▸ **SOURCE RECORDS**:
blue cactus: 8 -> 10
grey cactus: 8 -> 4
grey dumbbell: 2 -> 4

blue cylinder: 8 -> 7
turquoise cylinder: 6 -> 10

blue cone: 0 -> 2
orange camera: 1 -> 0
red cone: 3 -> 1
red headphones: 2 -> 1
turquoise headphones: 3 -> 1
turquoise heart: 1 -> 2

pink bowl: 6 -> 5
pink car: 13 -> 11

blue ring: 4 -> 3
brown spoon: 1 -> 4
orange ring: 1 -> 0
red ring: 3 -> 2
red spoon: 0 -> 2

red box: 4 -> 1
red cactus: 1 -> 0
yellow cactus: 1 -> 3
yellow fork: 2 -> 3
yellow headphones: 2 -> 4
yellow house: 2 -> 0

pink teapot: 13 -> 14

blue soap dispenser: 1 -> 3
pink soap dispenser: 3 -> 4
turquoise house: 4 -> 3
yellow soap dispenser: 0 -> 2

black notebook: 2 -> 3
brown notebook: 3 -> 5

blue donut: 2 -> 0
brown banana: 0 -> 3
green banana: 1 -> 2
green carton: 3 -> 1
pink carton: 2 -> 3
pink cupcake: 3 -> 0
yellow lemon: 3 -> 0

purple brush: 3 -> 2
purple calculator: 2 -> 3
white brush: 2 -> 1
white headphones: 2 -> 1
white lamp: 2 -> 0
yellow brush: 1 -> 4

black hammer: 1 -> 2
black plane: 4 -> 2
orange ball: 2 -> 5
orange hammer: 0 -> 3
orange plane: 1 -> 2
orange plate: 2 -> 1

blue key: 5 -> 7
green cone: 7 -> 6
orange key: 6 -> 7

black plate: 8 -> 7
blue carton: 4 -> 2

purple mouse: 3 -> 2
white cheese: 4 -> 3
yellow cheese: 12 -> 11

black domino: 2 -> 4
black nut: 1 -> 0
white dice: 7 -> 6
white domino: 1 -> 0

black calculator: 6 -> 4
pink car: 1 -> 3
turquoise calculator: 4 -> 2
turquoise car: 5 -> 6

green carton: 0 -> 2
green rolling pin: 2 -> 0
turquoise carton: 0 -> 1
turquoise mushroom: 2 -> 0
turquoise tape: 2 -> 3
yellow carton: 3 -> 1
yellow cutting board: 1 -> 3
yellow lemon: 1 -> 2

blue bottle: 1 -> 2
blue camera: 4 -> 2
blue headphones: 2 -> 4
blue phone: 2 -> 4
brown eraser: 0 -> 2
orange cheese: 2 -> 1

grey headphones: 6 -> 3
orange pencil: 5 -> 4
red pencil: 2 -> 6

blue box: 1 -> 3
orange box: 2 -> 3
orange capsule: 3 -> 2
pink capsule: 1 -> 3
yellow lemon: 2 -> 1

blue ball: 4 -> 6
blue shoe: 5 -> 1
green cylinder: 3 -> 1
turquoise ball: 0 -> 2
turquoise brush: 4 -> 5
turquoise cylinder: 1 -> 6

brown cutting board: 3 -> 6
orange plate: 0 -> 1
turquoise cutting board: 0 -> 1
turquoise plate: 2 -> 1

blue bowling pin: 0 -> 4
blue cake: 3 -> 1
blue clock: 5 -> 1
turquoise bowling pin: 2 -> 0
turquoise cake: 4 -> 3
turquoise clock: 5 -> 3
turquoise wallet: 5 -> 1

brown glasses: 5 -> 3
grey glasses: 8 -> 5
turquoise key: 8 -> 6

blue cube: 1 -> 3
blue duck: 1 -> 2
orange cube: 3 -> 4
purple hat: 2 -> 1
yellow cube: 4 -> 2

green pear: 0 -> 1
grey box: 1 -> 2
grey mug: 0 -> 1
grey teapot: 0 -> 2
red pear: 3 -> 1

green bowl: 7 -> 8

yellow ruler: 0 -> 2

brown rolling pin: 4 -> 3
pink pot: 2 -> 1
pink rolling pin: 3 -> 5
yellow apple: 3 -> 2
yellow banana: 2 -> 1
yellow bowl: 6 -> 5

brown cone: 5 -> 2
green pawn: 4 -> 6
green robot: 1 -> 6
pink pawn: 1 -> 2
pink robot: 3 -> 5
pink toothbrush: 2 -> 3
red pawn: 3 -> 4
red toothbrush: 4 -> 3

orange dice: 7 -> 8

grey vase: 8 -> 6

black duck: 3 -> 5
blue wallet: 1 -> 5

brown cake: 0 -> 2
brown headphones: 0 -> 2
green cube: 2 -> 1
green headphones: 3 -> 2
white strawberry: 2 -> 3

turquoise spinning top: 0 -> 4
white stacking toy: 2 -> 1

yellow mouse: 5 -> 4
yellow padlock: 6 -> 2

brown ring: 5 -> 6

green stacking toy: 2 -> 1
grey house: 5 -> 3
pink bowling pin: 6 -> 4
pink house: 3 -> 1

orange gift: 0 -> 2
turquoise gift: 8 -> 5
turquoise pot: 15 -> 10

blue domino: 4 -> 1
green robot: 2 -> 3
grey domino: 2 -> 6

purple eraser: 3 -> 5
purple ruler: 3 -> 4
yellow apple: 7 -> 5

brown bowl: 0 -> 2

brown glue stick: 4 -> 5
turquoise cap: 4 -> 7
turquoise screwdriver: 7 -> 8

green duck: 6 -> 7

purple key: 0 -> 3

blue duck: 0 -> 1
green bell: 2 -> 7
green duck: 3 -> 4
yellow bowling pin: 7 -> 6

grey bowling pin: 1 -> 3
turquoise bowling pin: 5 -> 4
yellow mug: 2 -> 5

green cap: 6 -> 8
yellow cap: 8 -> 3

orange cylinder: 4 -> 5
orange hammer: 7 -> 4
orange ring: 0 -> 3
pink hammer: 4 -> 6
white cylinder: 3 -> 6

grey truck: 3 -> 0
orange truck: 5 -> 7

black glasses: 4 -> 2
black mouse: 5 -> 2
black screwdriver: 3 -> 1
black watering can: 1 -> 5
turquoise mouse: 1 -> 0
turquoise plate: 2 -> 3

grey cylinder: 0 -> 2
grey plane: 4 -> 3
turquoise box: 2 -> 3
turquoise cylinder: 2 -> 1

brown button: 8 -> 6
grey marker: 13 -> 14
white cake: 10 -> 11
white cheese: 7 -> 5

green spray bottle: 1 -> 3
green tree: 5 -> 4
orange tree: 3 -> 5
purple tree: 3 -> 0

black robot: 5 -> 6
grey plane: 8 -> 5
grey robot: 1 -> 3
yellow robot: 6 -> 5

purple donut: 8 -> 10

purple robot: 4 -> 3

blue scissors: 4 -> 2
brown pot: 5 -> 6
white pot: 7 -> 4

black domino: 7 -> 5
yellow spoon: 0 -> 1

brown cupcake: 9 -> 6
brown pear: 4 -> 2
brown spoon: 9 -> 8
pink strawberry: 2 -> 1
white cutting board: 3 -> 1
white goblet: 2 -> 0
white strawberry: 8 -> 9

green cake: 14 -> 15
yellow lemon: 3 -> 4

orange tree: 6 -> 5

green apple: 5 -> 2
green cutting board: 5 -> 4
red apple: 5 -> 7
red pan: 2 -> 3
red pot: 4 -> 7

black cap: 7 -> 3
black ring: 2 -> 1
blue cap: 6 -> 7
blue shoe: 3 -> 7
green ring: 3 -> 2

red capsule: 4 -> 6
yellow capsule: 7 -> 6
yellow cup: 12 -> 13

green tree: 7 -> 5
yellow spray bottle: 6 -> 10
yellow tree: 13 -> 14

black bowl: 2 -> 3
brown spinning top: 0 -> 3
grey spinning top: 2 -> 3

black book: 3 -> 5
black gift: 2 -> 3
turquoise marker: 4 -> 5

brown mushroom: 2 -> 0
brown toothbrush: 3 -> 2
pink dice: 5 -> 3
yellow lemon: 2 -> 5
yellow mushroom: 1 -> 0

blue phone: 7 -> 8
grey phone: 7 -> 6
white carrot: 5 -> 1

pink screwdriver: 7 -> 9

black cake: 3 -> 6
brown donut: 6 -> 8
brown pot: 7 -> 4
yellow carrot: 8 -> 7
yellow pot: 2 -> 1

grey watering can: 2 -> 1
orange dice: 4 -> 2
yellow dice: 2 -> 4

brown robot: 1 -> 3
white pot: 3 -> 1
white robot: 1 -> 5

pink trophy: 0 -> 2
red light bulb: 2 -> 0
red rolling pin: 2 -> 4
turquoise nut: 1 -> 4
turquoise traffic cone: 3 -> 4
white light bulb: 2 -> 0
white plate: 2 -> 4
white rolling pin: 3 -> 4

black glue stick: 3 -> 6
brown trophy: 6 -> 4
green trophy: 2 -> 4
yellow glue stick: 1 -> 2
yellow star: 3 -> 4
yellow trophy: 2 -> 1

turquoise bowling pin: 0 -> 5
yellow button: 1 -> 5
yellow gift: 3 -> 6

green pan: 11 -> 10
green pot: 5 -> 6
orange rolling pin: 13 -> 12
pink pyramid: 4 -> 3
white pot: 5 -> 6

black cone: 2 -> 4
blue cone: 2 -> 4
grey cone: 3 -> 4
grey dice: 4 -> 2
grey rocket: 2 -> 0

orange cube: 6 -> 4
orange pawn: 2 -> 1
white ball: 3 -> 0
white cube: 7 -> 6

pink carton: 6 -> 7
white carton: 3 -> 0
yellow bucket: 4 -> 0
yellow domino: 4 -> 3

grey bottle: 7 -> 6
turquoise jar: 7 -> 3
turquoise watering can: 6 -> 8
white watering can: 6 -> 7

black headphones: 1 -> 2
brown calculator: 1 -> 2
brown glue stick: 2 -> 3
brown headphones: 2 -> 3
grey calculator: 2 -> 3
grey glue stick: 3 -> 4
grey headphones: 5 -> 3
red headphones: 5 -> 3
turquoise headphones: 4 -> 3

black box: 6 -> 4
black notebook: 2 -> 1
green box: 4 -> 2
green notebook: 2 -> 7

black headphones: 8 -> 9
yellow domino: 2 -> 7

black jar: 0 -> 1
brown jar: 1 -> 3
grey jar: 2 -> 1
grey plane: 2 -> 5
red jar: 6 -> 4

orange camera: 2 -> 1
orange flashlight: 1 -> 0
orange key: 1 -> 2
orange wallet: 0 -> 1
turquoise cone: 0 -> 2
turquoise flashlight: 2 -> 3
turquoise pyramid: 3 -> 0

▸ **YOUR ASSIGNMENT**: Reproduce, word for word and in full, only the lines above that start at the line with "grey robot: 1 -> 3" and run through the line with "brown mushroom: 2 -> 0", both ends included.

▸ **RESULT**:
grey robot: 1 -> 3
yellow robot: 6 -> 5

purple donut: 8 -> 10

purple robot: 4 -> 3

blue scissors: 4 -> 2
brown pot: 5 -> 6
white pot: 7 -> 4

black domino: 7 -> 5
yellow spoon: 0 -> 1

brown cupcake: 9 -> 6
brown pear: 4 -> 2
brown spoon: 9 -> 8
pink strawberry: 2 -> 1
white cutting board: 3 -> 1
white goblet: 2 -> 0
white strawberry: 8 -> 9

green cake: 14 -> 15
yellow lemon: 3 -> 4

orange tree: 6 -> 5

green apple: 5 -> 2
green cutting board: 5 -> 4
red apple: 5 -> 7
red pan: 2 -> 3
red pot: 4 -> 7

black cap: 7 -> 3
black ring: 2 -> 1
blue cap: 6 -> 7
blue shoe: 3 -> 7
green ring: 3 -> 2

red capsule: 4 -> 6
yellow capsule: 7 -> 6
yellow cup: 12 -> 13

green tree: 7 -> 5
yellow spray bottle: 6 -> 10
yellow tree: 13 -> 14

black bowl: 2 -> 3
brown spinning top: 0 -> 3
grey spinning top: 2 -> 3

black book: 3 -> 5
black gift: 2 -> 3
turquoise marker: 4 -> 5

brown mushroom: 2 -> 0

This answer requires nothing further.